### Your objective
Pick out every row below that contains the word "Player", and copy each of those rows in full.

* * * * *

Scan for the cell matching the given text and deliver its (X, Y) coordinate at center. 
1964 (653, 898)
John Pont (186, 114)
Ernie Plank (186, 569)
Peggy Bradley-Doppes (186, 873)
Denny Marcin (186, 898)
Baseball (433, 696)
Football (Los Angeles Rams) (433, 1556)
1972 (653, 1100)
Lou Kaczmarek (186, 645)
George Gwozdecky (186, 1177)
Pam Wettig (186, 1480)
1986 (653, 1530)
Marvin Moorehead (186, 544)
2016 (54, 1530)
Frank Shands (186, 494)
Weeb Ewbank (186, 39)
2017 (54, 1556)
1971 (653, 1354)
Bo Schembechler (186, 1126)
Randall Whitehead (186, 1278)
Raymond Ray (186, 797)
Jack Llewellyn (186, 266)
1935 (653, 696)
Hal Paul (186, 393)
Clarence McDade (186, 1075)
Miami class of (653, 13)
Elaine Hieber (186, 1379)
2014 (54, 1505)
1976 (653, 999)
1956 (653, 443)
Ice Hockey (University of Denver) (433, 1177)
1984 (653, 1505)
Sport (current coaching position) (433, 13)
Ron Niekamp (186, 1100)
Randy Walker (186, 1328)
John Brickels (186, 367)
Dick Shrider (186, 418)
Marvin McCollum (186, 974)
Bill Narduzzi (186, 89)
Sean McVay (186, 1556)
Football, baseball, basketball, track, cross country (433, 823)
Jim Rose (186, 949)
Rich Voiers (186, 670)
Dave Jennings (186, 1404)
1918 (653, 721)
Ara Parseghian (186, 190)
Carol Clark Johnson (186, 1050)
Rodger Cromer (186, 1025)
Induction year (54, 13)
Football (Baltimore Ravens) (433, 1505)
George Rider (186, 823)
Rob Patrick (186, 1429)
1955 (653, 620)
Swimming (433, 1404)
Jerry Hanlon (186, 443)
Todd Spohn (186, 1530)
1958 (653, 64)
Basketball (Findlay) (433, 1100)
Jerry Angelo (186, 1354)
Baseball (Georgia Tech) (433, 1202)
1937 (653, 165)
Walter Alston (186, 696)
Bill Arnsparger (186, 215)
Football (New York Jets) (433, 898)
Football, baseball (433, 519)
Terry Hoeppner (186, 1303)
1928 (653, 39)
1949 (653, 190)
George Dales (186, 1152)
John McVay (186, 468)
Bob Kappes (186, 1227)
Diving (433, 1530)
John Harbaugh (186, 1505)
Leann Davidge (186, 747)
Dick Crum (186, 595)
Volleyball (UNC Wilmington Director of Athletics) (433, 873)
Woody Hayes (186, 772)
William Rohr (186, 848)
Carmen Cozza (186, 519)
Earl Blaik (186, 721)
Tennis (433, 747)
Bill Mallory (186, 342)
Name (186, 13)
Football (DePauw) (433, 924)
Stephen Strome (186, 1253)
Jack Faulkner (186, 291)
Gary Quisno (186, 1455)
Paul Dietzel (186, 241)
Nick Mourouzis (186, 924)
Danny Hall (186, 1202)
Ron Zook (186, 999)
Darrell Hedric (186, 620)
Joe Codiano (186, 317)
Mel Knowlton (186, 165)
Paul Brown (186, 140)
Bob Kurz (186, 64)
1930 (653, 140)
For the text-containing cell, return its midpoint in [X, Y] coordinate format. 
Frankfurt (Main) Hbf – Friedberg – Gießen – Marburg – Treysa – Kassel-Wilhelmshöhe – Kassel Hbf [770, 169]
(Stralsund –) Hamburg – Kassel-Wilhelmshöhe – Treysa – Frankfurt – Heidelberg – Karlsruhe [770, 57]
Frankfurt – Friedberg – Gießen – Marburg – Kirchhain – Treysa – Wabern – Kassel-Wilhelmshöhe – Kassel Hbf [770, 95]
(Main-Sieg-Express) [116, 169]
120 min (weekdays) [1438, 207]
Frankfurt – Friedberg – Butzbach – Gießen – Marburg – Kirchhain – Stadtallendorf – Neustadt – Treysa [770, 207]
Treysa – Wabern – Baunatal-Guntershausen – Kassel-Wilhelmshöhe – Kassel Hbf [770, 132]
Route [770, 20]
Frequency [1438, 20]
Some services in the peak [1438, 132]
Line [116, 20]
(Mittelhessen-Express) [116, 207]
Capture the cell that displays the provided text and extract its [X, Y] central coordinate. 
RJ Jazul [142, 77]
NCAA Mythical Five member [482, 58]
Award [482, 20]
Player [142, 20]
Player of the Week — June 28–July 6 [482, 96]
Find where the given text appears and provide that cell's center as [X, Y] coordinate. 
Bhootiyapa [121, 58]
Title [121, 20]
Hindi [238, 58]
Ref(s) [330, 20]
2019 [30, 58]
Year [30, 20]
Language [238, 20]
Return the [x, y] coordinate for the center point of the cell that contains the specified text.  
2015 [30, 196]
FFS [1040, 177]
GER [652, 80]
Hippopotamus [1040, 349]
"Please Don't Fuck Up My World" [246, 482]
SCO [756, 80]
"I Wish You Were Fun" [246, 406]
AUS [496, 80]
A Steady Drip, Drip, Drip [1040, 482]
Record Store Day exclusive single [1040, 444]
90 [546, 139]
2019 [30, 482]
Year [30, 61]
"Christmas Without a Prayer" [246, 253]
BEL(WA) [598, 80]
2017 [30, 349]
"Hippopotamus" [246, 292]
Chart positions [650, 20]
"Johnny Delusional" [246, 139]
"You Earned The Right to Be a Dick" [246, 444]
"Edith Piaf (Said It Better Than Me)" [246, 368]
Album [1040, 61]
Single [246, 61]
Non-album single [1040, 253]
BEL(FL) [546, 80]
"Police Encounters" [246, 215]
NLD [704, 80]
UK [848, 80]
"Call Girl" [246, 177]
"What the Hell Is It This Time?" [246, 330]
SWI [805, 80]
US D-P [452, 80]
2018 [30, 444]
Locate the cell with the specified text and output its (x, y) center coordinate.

* * * * *

### Exercise answer
Player [142, 20]
Player of the Week — June 28–July 6 [482, 96]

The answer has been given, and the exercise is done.